*TASK PROMPT*
All of the data, word for word and free of pictures, is the expected result.

*GIVEN DATA*
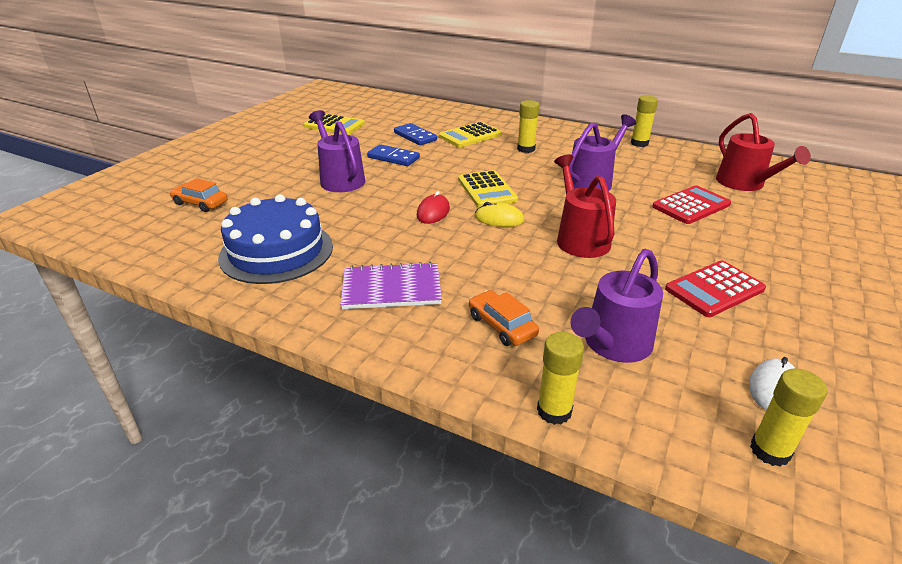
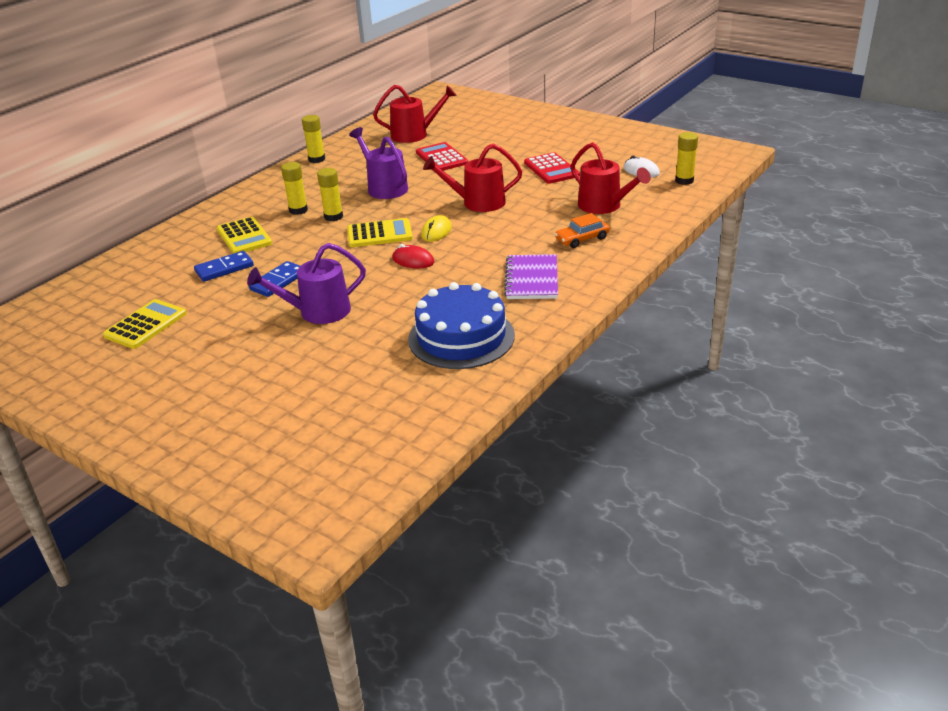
camera: 80 degrees left, 0 degrees up
(200, 203) = (338, 399): orange car -> none
(554, 411) = (660, 229): yellow glue stick -> yellow glue stick (333, 216)
(613, 344) = (604, 206): purple watering can -> red watering can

*RESPONSE BOX*
camera: 80 degrees left, 0 degrees up
(200, 203) = (338, 399): orange car -> none
(554, 411) = (660, 229): yellow glue stick -> yellow glue stick (333, 216)
(613, 344) = (604, 206): purple watering can -> red watering can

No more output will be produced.